* Exercise inputs
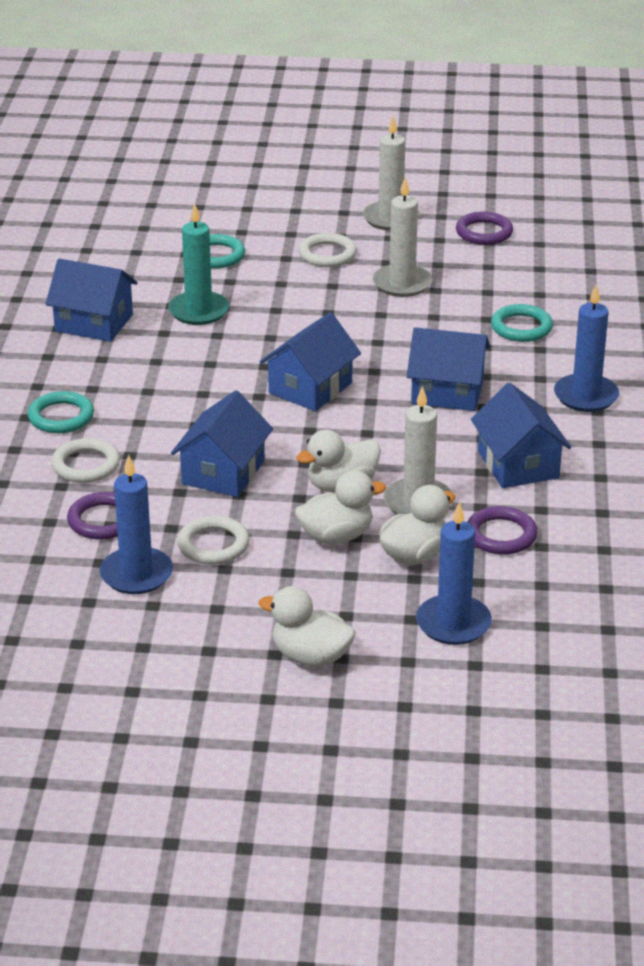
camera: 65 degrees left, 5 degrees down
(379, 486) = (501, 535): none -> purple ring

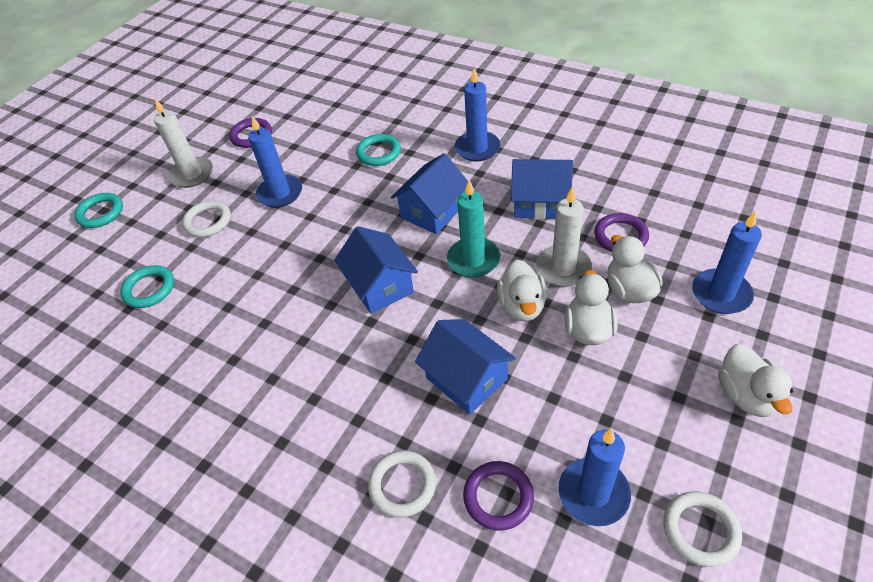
camera: 60 degrees left, 15 degrees up
(61, 417) = (312, 484): turquoise ring -> turquoise ring (101, 213)
(94, 323) = (178, 409): blue house -> none
(199, 311) = (220, 325): turquoise candle -> turquoise candle (473, 260)
(213, 545) = (569, 418): white ring -> white ring (700, 530)
(310, 656) = (746, 395): white duck -> white duck turned 60 degrees counterclockwise
(402, 283) = (280, 193): white candle -> blue candle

* What you are asked to do
Word for word, restate the lines from the one holding "(199, 311) = (220, 325): turquoise" to the last line of the records.

* Response to the task
(199, 311) = (220, 325): turquoise candle -> turquoise candle (473, 260)
(213, 545) = (569, 418): white ring -> white ring (700, 530)
(310, 656) = (746, 395): white duck -> white duck turned 60 degrees counterclockwise
(402, 283) = (280, 193): white candle -> blue candle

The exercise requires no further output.